Task description:
Give the data a second time, exactly and in full.

(Saved data entries)
..............................

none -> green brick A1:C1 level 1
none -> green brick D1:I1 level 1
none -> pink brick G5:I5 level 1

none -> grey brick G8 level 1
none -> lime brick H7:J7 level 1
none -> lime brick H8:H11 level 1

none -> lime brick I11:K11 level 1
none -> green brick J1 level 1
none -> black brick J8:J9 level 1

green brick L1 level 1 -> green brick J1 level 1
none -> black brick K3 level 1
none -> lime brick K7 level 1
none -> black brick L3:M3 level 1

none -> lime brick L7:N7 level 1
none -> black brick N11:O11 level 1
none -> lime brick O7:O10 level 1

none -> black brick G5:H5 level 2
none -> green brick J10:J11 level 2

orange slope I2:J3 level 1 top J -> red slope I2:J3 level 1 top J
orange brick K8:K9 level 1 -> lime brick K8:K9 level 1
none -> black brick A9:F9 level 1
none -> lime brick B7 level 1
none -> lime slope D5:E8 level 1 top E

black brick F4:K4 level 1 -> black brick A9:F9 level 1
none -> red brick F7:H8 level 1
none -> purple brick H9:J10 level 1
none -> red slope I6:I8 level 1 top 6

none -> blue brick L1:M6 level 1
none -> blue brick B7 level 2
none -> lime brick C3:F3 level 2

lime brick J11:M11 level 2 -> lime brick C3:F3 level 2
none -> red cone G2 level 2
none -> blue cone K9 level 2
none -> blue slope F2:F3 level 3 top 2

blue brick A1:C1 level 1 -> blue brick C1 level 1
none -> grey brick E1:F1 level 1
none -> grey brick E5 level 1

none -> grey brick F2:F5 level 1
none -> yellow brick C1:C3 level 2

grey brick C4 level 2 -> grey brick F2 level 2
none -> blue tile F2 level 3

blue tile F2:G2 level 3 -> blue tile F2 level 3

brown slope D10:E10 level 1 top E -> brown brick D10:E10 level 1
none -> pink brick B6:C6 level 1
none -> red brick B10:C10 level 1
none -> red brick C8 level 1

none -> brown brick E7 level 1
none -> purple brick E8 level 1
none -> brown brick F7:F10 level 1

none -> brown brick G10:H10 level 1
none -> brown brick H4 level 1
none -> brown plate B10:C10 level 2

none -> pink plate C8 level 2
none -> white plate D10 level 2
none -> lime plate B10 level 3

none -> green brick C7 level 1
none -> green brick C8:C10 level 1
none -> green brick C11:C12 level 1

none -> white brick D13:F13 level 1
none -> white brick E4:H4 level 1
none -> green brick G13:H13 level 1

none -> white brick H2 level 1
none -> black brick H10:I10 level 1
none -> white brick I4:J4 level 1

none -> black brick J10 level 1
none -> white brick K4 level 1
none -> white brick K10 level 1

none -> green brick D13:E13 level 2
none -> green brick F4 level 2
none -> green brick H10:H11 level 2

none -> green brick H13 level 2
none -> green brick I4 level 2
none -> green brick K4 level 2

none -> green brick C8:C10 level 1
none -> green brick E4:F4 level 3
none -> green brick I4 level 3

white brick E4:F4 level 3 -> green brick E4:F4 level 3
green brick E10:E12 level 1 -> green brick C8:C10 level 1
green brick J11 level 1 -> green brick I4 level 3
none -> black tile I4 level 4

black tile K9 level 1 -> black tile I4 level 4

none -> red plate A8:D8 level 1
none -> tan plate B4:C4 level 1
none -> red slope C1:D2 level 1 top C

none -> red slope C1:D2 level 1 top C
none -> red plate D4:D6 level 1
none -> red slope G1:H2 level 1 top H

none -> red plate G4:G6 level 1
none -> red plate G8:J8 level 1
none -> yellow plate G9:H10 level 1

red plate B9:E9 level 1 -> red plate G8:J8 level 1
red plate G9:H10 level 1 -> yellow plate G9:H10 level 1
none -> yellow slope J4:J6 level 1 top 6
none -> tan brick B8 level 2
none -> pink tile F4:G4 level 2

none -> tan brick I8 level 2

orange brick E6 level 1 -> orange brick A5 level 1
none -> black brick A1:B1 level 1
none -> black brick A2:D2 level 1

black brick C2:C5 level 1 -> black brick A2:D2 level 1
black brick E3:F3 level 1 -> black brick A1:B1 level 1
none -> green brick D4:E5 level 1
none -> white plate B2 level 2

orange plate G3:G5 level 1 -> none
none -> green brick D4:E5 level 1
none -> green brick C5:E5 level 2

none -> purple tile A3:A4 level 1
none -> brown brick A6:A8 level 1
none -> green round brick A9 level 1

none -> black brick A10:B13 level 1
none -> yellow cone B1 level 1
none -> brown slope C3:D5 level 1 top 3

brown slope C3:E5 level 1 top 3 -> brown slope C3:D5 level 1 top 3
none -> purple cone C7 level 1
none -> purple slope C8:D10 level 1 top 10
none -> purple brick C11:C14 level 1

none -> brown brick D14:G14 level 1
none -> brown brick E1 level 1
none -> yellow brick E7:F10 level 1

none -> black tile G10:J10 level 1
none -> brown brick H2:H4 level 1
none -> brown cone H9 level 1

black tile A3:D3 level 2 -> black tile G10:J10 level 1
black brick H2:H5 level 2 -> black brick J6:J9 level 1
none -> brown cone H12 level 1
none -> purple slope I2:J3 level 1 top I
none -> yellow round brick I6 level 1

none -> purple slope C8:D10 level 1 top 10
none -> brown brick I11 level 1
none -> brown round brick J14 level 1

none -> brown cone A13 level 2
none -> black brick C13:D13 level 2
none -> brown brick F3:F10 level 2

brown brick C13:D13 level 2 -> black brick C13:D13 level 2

..............................

Answer:
none -> green brick A1:C1 level 1
none -> green brick D1:I1 level 1
none -> pink brick G5:I5 level 1

none -> grey brick G8 level 1
none -> lime brick H7:J7 level 1
none -> lime brick H8:H11 level 1

none -> lime brick I11:K11 level 1
none -> green brick J1 level 1
none -> black brick J8:J9 level 1

green brick L1 level 1 -> green brick J1 level 1
none -> black brick K3 level 1
none -> lime brick K7 level 1
none -> black brick L3:M3 level 1

none -> lime brick L7:N7 level 1
none -> black brick N11:O11 level 1
none -> lime brick O7:O10 level 1

none -> black brick G5:H5 level 2
none -> green brick J10:J11 level 2

orange slope I2:J3 level 1 top J -> red slope I2:J3 level 1 top J
orange brick K8:K9 level 1 -> lime brick K8:K9 level 1
none -> black brick A9:F9 level 1
none -> lime brick B7 level 1
none -> lime slope D5:E8 level 1 top E

black brick F4:K4 level 1 -> black brick A9:F9 level 1
none -> red brick F7:H8 level 1
none -> purple brick H9:J10 level 1
none -> red slope I6:I8 level 1 top 6

none -> blue brick L1:M6 level 1
none -> blue brick B7 level 2
none -> lime brick C3:F3 level 2

lime brick J11:M11 level 2 -> lime brick C3:F3 level 2
none -> red cone G2 level 2
none -> blue cone K9 level 2
none -> blue slope F2:F3 level 3 top 2

blue brick A1:C1 level 1 -> blue brick C1 level 1
none -> grey brick E1:F1 level 1
none -> grey brick E5 level 1

none -> grey brick F2:F5 level 1
none -> yellow brick C1:C3 level 2

grey brick C4 level 2 -> grey brick F2 level 2
none -> blue tile F2 level 3

blue tile F2:G2 level 3 -> blue tile F2 level 3

brown slope D10:E10 level 1 top E -> brown brick D10:E10 level 1
none -> pink brick B6:C6 level 1
none -> red brick B10:C10 level 1
none -> red brick C8 level 1

none -> brown brick E7 level 1
none -> purple brick E8 level 1
none -> brown brick F7:F10 level 1

none -> brown brick G10:H10 level 1
none -> brown brick H4 level 1
none -> brown plate B10:C10 level 2

none -> pink plate C8 level 2
none -> white plate D10 level 2
none -> lime plate B10 level 3

none -> green brick C7 level 1
none -> green brick C8:C10 level 1
none -> green brick C11:C12 level 1

none -> white brick D13:F13 level 1
none -> white brick E4:H4 level 1
none -> green brick G13:H13 level 1

none -> white brick H2 level 1
none -> black brick H10:I10 level 1
none -> white brick I4:J4 level 1

none -> black brick J10 level 1
none -> white brick K4 level 1
none -> white brick K10 level 1

none -> green brick D13:E13 level 2
none -> green brick F4 level 2
none -> green brick H10:H11 level 2

none -> green brick H13 level 2
none -> green brick I4 level 2
none -> green brick K4 level 2

none -> green brick C8:C10 level 1
none -> green brick E4:F4 level 3
none -> green brick I4 level 3

white brick E4:F4 level 3 -> green brick E4:F4 level 3
green brick E10:E12 level 1 -> green brick C8:C10 level 1
green brick J11 level 1 -> green brick I4 level 3
none -> black tile I4 level 4

black tile K9 level 1 -> black tile I4 level 4

none -> red plate A8:D8 level 1
none -> tan plate B4:C4 level 1
none -> red slope C1:D2 level 1 top C

none -> red slope C1:D2 level 1 top C
none -> red plate D4:D6 level 1
none -> red slope G1:H2 level 1 top H

none -> red plate G4:G6 level 1
none -> red plate G8:J8 level 1
none -> yellow plate G9:H10 level 1

red plate B9:E9 level 1 -> red plate G8:J8 level 1
red plate G9:H10 level 1 -> yellow plate G9:H10 level 1
none -> yellow slope J4:J6 level 1 top 6
none -> tan brick B8 level 2
none -> pink tile F4:G4 level 2

none -> tan brick I8 level 2

orange brick E6 level 1 -> orange brick A5 level 1
none -> black brick A1:B1 level 1
none -> black brick A2:D2 level 1

black brick C2:C5 level 1 -> black brick A2:D2 level 1
black brick E3:F3 level 1 -> black brick A1:B1 level 1
none -> green brick D4:E5 level 1
none -> white plate B2 level 2

orange plate G3:G5 level 1 -> none
none -> green brick D4:E5 level 1
none -> green brick C5:E5 level 2

none -> purple tile A3:A4 level 1
none -> brown brick A6:A8 level 1
none -> green round brick A9 level 1

none -> black brick A10:B13 level 1
none -> yellow cone B1 level 1
none -> brown slope C3:D5 level 1 top 3

brown slope C3:E5 level 1 top 3 -> brown slope C3:D5 level 1 top 3
none -> purple cone C7 level 1
none -> purple slope C8:D10 level 1 top 10
none -> purple brick C11:C14 level 1

none -> brown brick D14:G14 level 1
none -> brown brick E1 level 1
none -> yellow brick E7:F10 level 1

none -> black tile G10:J10 level 1
none -> brown brick H2:H4 level 1
none -> brown cone H9 level 1

black tile A3:D3 level 2 -> black tile G10:J10 level 1
black brick H2:H5 level 2 -> black brick J6:J9 level 1
none -> brown cone H12 level 1
none -> purple slope I2:J3 level 1 top I
none -> yellow round brick I6 level 1

none -> purple slope C8:D10 level 1 top 10
none -> brown brick I11 level 1
none -> brown round brick J14 level 1

none -> brown cone A13 level 2
none -> black brick C13:D13 level 2
none -> brown brick F3:F10 level 2

brown brick C13:D13 level 2 -> black brick C13:D13 level 2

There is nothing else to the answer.